---------- TASK MATERIAL

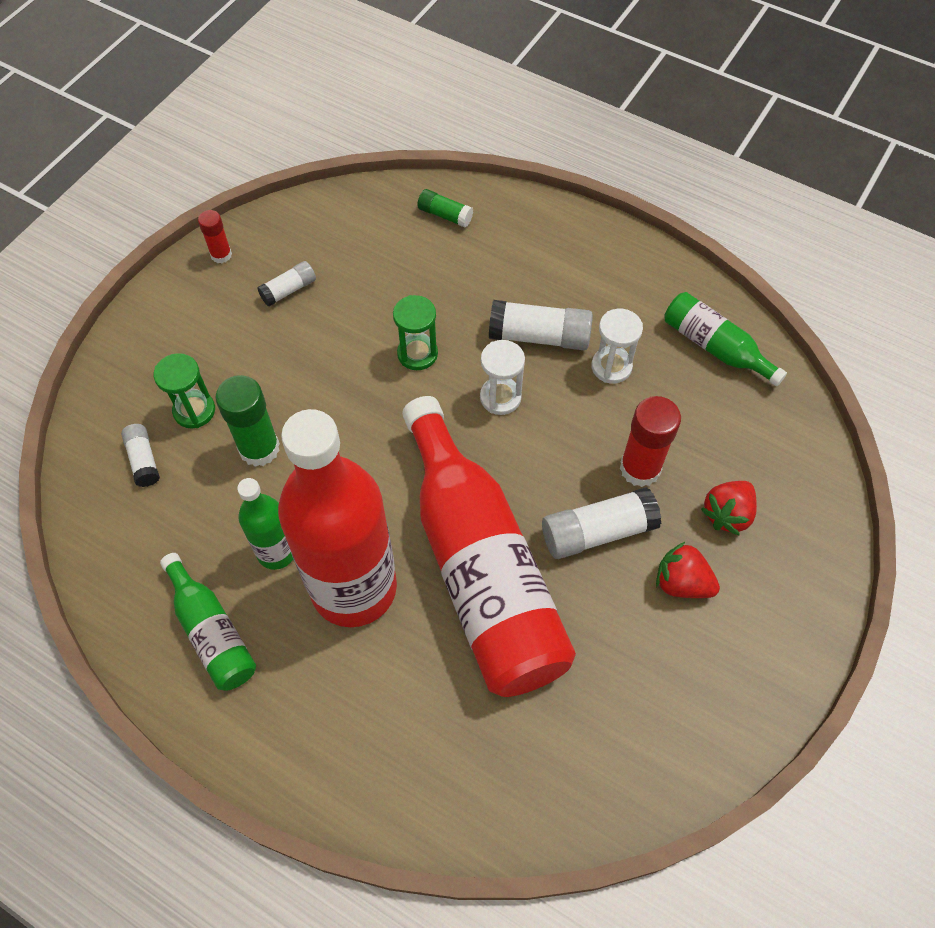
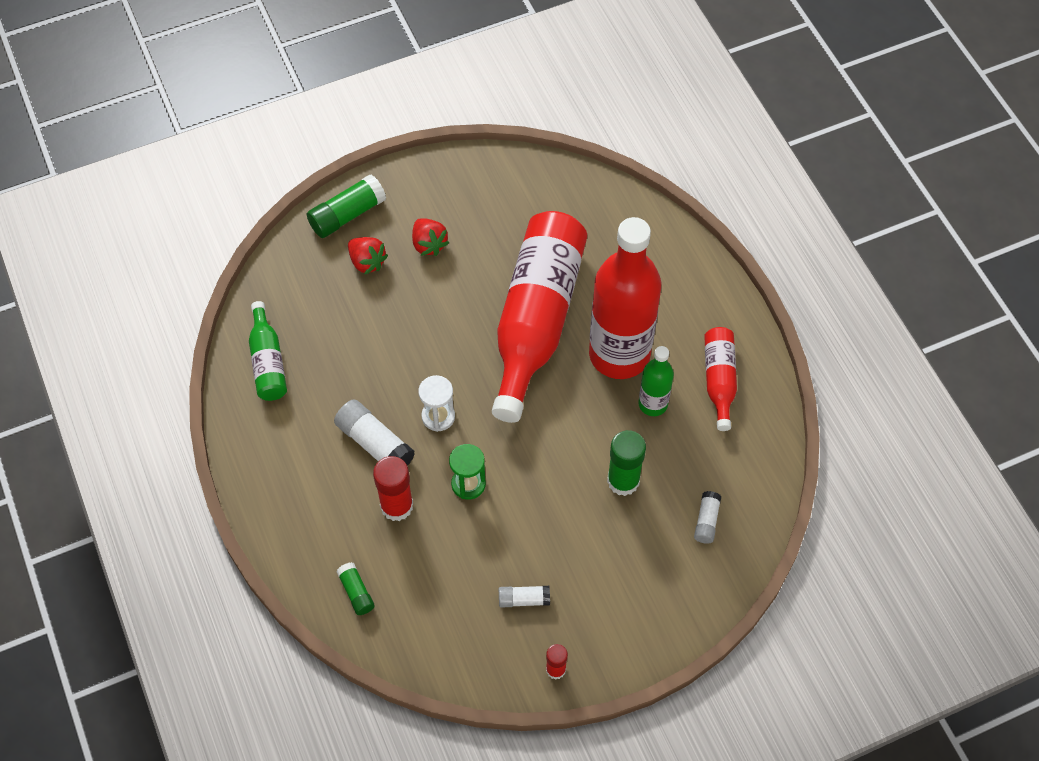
camera: 145 degrees left, 0 degrees up
(194, 411) = (652, 538): green hourglass -> none
(212, 631) = (719, 380): green bottle -> red bottle
(597, 532) = (451, 298): white glue stick -> none
(611, 367) = (347, 391): white hourglass -> none
(640, 468) = (392, 317): red glue stick -> red glue stick (397, 506)
(727, 514) = (367, 262): red strawberry -> red strawberry turned 60 degrees clockwise
(806, 557) = (347, 215): none -> green glue stick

--------------------

◆ WHAT YOU ARE ASKED TO DO
Leave every picture out, and transcribe the data above exactly as it reads.

◆ RESULT FOR THIS EXERCISE
camera: 145 degrees left, 0 degrees up
(194, 411) = (652, 538): green hourglass -> none
(212, 631) = (719, 380): green bottle -> red bottle
(597, 532) = (451, 298): white glue stick -> none
(611, 367) = (347, 391): white hourglass -> none
(640, 468) = (392, 317): red glue stick -> red glue stick (397, 506)
(727, 514) = (367, 262): red strawberry -> red strawberry turned 60 degrees clockwise
(806, 557) = (347, 215): none -> green glue stick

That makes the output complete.